The listing below contains a span that opens with the line containing "SONAR pin ECHO: RX -> TX" and closes with the line containing "RADIO pin MISO: 8 -> 14". Return that span exactly.
━━━ EXERCISE MATERIALS
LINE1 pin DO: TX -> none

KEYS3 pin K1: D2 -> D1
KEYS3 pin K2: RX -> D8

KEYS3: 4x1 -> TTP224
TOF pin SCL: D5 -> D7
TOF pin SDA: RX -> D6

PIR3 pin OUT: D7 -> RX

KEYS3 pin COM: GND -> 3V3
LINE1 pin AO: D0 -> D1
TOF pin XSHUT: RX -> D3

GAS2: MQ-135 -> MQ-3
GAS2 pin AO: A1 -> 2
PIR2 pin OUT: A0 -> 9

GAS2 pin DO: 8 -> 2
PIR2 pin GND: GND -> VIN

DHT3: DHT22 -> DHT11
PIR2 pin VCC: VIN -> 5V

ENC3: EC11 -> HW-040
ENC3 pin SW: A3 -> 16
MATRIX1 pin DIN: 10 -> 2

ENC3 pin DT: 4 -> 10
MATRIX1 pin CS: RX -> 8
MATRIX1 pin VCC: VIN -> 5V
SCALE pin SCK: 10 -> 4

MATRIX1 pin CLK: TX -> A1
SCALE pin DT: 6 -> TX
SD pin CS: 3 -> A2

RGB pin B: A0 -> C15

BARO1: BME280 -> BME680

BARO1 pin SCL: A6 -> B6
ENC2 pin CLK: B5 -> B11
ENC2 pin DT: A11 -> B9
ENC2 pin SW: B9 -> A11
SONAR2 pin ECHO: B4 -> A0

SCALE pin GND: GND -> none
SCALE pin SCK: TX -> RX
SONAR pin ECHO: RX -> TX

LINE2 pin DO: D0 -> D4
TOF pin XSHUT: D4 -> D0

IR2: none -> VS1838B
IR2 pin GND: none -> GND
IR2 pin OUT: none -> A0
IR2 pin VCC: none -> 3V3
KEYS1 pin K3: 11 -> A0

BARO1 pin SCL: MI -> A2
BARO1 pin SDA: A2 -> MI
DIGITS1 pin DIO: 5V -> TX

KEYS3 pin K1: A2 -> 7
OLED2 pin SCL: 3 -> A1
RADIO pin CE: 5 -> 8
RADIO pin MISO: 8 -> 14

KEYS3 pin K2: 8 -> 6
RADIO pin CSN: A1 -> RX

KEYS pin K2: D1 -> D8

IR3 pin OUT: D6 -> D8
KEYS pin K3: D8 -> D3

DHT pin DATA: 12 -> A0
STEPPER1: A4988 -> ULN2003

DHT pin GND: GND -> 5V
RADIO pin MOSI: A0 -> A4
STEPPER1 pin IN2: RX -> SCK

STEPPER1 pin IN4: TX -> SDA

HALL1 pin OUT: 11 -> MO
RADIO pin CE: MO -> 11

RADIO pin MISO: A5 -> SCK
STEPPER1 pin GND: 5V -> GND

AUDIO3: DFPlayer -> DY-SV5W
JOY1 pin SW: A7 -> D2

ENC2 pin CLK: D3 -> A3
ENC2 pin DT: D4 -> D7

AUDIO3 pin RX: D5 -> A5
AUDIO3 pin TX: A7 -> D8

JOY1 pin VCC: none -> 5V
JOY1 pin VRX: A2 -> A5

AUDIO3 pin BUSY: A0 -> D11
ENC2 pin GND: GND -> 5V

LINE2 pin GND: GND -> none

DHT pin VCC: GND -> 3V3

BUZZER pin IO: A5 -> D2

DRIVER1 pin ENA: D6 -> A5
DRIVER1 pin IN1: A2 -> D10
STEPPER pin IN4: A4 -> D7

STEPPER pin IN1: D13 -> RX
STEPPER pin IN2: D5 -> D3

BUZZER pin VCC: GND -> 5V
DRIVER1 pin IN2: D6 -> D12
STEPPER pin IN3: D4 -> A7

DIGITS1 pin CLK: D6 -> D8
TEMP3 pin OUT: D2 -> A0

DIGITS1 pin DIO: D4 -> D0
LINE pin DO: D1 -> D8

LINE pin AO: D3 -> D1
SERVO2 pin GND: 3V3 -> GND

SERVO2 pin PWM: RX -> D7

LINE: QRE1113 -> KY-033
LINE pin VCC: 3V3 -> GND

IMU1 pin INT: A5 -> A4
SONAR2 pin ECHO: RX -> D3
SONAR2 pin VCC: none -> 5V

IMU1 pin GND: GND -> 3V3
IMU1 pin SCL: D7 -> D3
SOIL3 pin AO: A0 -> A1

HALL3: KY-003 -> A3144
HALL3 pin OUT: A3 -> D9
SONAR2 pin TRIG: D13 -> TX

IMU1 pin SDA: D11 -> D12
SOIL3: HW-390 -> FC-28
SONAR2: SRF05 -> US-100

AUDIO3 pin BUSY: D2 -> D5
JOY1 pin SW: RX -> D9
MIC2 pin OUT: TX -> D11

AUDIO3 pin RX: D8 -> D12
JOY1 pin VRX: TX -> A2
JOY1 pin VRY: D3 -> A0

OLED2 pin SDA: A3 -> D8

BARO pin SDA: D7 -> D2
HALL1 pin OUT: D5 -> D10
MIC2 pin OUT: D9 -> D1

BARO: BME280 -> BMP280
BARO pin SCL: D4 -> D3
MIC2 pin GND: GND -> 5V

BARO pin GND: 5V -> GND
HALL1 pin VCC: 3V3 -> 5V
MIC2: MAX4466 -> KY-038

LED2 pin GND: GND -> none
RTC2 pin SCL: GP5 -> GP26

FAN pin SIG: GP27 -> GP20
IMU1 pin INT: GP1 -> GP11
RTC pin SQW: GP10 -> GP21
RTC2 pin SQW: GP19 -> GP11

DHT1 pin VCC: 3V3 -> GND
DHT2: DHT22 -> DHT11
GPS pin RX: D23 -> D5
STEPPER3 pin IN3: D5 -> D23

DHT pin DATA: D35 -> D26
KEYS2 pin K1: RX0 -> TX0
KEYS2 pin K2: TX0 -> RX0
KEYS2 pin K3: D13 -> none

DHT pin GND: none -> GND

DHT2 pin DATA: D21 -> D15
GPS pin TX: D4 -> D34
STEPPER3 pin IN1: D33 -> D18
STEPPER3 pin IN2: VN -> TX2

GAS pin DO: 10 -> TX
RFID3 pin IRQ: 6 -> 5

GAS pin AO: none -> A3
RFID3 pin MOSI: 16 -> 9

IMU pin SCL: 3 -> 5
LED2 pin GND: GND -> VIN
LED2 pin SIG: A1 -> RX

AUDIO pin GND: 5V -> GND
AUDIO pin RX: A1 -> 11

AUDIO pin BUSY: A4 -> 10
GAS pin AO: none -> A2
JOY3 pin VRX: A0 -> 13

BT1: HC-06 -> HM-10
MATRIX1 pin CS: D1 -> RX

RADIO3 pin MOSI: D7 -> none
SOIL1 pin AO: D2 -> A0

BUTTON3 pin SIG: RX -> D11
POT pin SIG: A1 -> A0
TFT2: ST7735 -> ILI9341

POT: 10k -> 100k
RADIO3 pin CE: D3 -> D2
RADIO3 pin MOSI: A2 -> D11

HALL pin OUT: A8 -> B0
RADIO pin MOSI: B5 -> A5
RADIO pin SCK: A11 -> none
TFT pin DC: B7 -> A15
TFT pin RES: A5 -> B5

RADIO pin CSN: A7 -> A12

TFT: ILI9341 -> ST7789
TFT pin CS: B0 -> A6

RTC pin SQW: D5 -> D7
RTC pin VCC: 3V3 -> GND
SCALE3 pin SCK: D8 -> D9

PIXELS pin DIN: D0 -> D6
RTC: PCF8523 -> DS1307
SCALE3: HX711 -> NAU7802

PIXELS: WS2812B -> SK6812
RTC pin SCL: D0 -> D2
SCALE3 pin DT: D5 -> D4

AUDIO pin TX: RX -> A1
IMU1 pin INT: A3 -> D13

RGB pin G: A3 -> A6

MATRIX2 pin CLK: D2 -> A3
━━━━━━
> [EXERCISE RESULT]
SONAR pin ECHO: RX -> TX

LINE2 pin DO: D0 -> D4
TOF pin XSHUT: D4 -> D0

IR2: none -> VS1838B
IR2 pin GND: none -> GND
IR2 pin OUT: none -> A0
IR2 pin VCC: none -> 3V3
KEYS1 pin K3: 11 -> A0

BARO1 pin SCL: MI -> A2
BARO1 pin SDA: A2 -> MI
DIGITS1 pin DIO: 5V -> TX

KEYS3 pin K1: A2 -> 7
OLED2 pin SCL: 3 -> A1
RADIO pin CE: 5 -> 8
RADIO pin MISO: 8 -> 14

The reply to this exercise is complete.